Aim of the task: Nothing but the pictures is dropped; write out all the remaining data below exactly.

[Data extracted from a collection]
##########

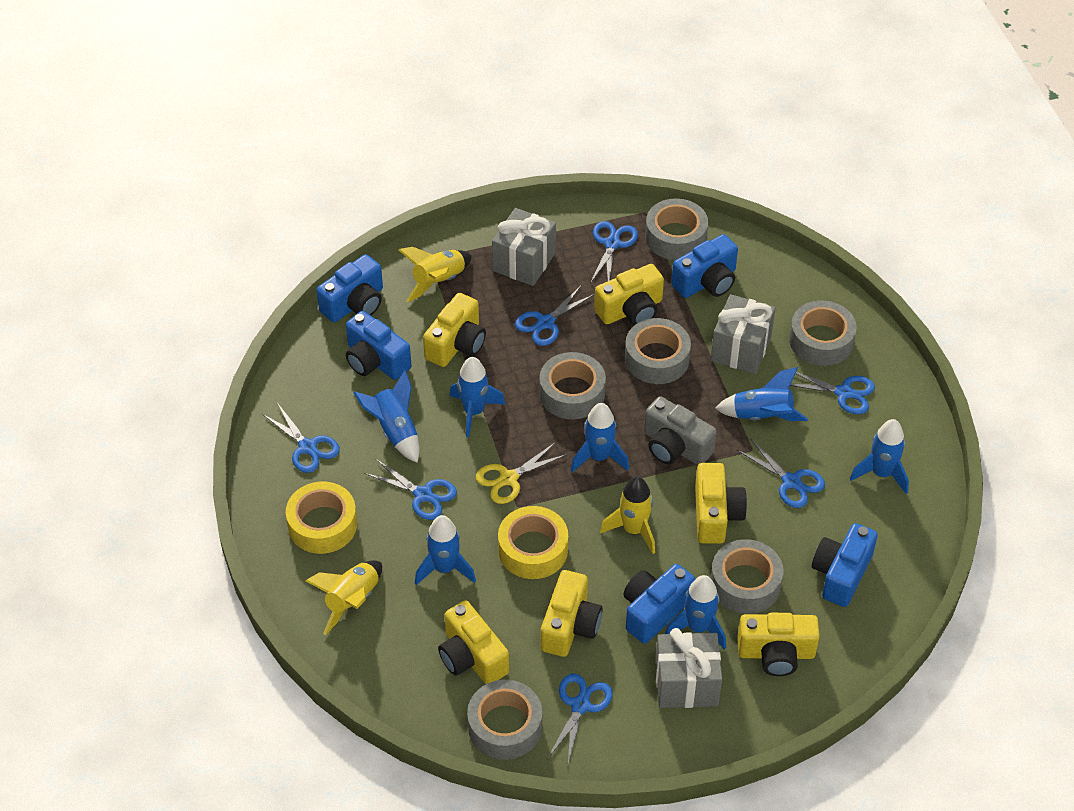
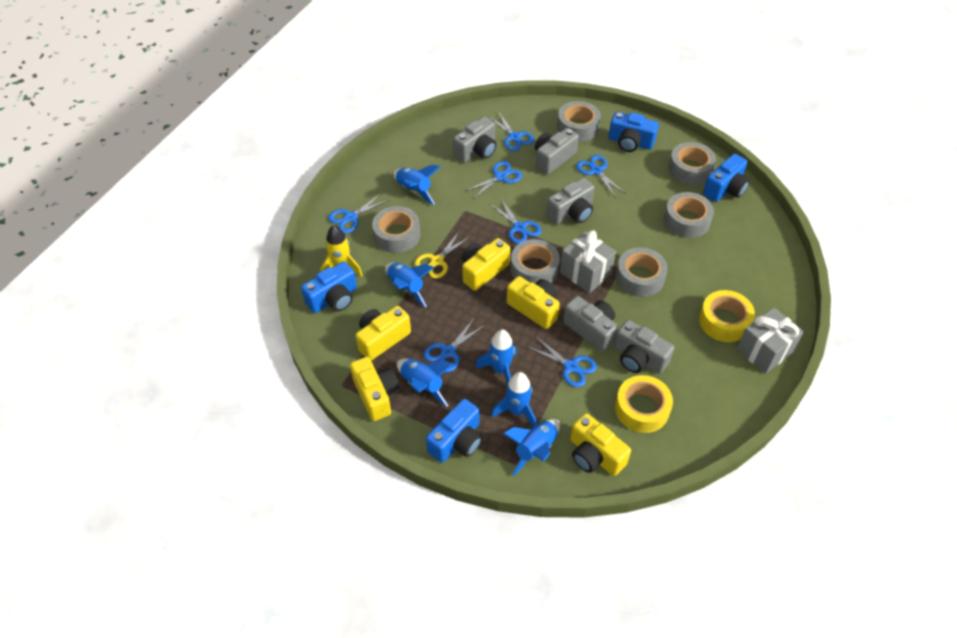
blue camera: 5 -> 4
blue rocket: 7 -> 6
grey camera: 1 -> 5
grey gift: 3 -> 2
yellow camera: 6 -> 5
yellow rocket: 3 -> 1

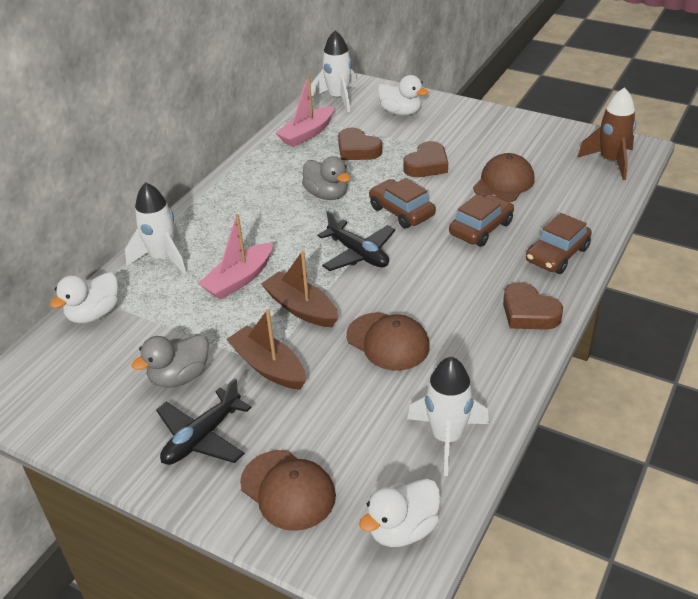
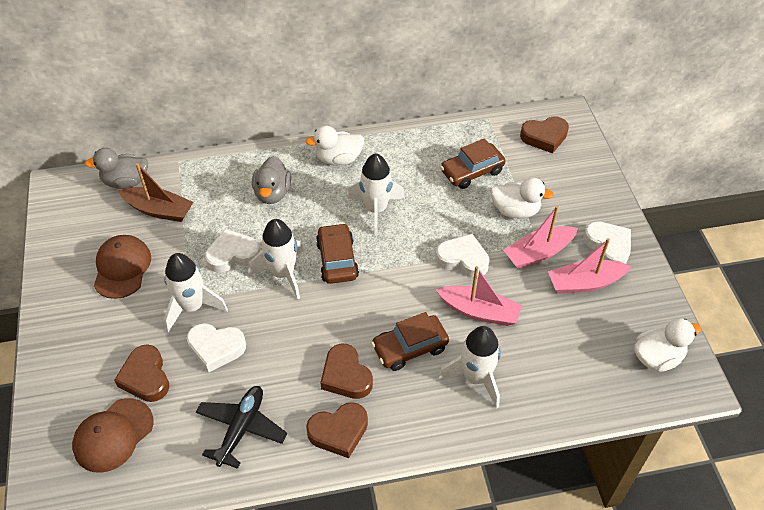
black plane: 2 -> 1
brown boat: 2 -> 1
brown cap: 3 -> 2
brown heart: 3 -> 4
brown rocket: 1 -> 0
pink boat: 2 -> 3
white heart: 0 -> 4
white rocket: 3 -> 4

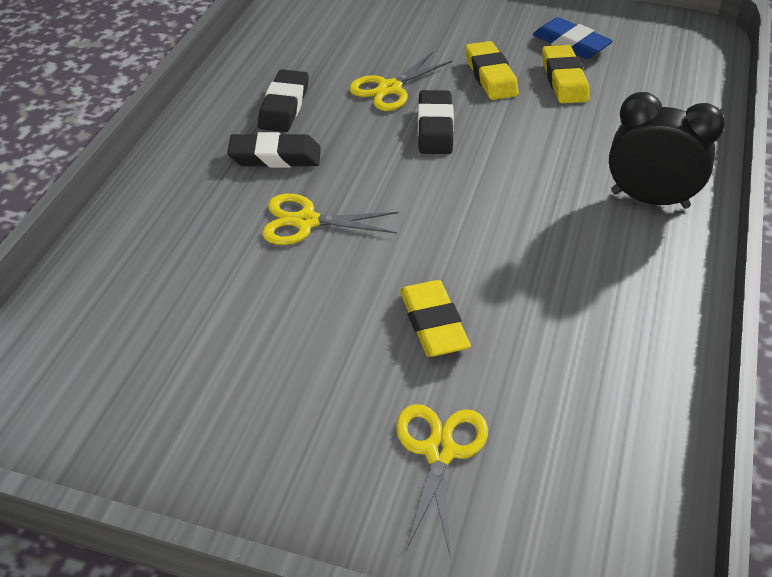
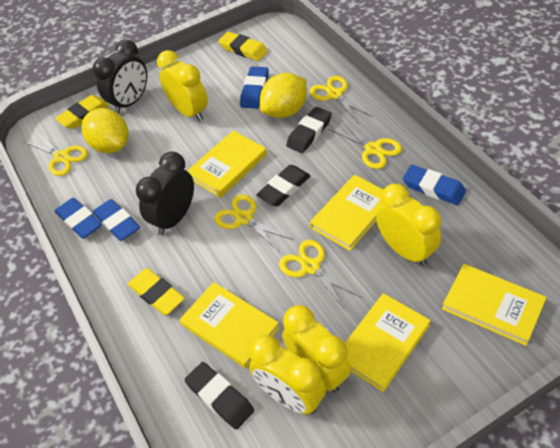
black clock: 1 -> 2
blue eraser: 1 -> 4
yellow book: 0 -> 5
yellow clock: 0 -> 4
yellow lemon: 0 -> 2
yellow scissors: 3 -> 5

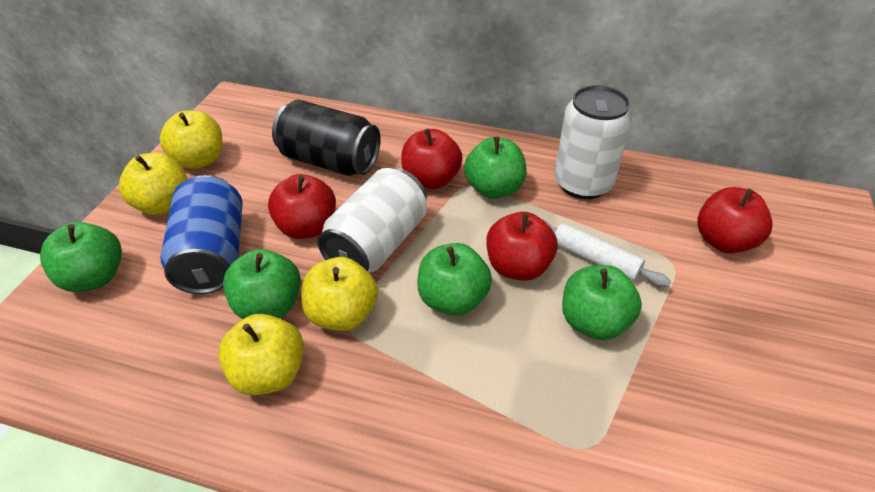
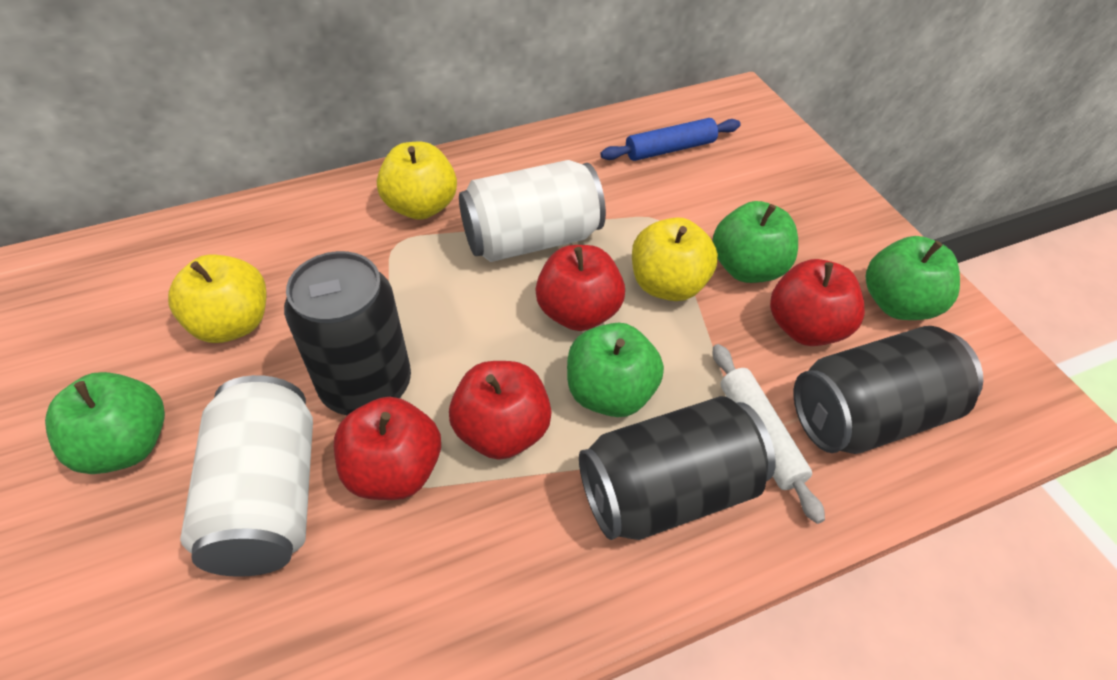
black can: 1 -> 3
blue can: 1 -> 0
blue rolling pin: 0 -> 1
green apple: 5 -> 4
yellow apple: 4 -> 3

##########

Solution to this problem:
blue camera: 5 -> 4
blue rocket: 7 -> 6
grey camera: 1 -> 5
grey gift: 3 -> 2
yellow camera: 6 -> 5
yellow rocket: 3 -> 1

black plane: 2 -> 1
brown boat: 2 -> 1
brown cap: 3 -> 2
brown heart: 3 -> 4
brown rocket: 1 -> 0
pink boat: 2 -> 3
white heart: 0 -> 4
white rocket: 3 -> 4

black clock: 1 -> 2
blue eraser: 1 -> 4
yellow book: 0 -> 5
yellow clock: 0 -> 4
yellow lemon: 0 -> 2
yellow scissors: 3 -> 5

black can: 1 -> 3
blue can: 1 -> 0
blue rolling pin: 0 -> 1
green apple: 5 -> 4
yellow apple: 4 -> 3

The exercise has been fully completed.